▶ **Requirement**:
Return the lines below exactly, please, from the one containing "(200, 273) = (689, 618): pink brush -> none" through the last one, both included, and leave out any pictures.

▶ **Data to process**:
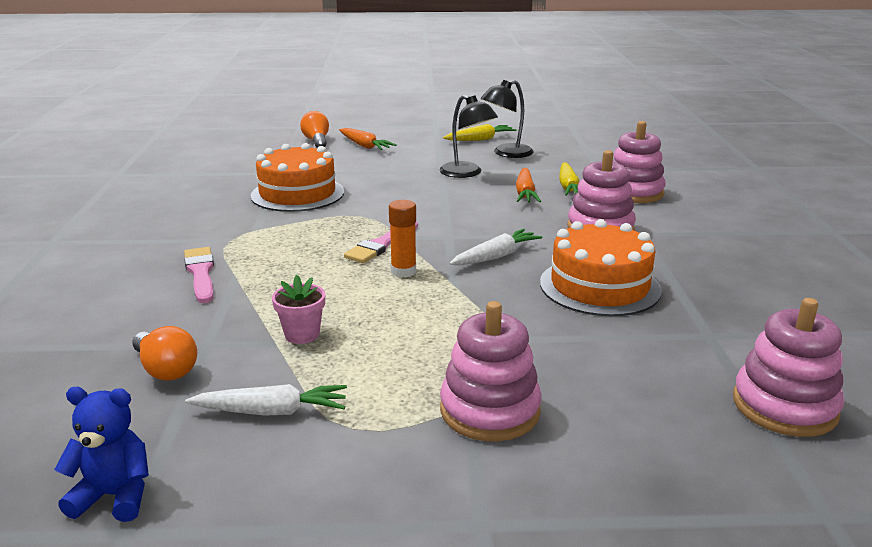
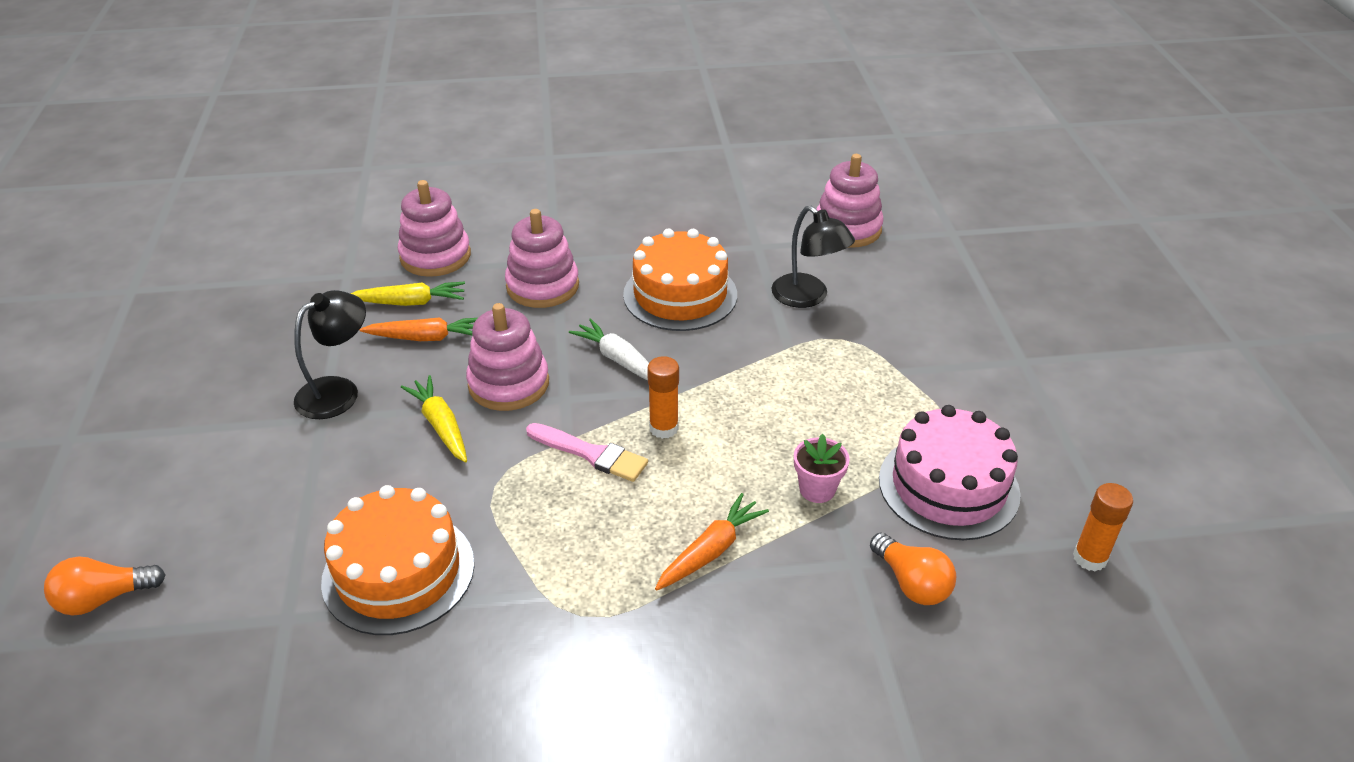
camera: 95 degrees left, 15 degrees up
(115, 496) = (1089, 558): blue teddy bear -> orange glue stick
(166, 369) = (911, 583): orange light bulb -> orange light bulb turned 105 degrees clockwise
(200, 273) = (689, 618): pink brush -> none
(271, 411) = (948, 486): white carrot -> pink cake
(364, 146) = (161, 522): orange carrot -> orange carrot (710, 551)
(480, 139) = (176, 382): yellow carrot -> yellow carrot (441, 426)
(490, 410) = (900, 359): pink stacking toy -> pink stacking toy (509, 384)
(506, 153) = (257, 354): black lamp -> black lamp (808, 297)

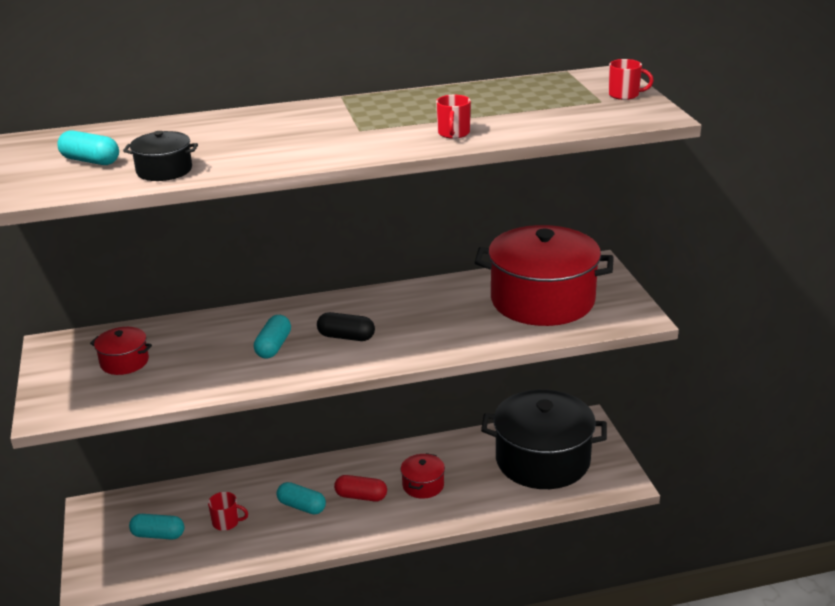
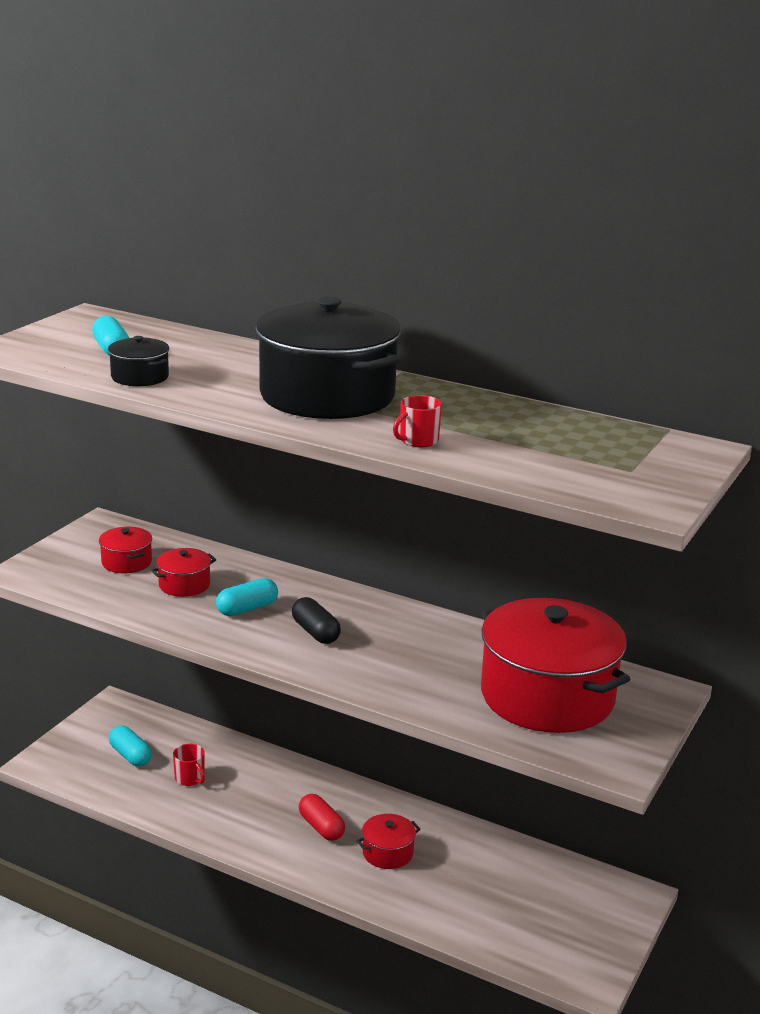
camera: 40 degrees right, 5 degrees down
(199, 354) = (184, 585): none -> red pot
(301, 506) = (262, 803): turquoise capsule -> none
(542, 460) = (534, 904): black pot -> black pot (327, 396)
(624, 95) = (671, 474): red mug -> none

▶ **Task answer**:
(200, 273) = (689, 618): pink brush -> none
(271, 411) = (948, 486): white carrot -> pink cake
(364, 146) = (161, 522): orange carrot -> orange carrot (710, 551)
(480, 139) = (176, 382): yellow carrot -> yellow carrot (441, 426)
(490, 410) = (900, 359): pink stacking toy -> pink stacking toy (509, 384)
(506, 153) = (257, 354): black lamp -> black lamp (808, 297)

camera: 40 degrees right, 5 degrees down
(199, 354) = (184, 585): none -> red pot
(301, 506) = (262, 803): turquoise capsule -> none
(542, 460) = (534, 904): black pot -> black pot (327, 396)
(624, 95) = (671, 474): red mug -> none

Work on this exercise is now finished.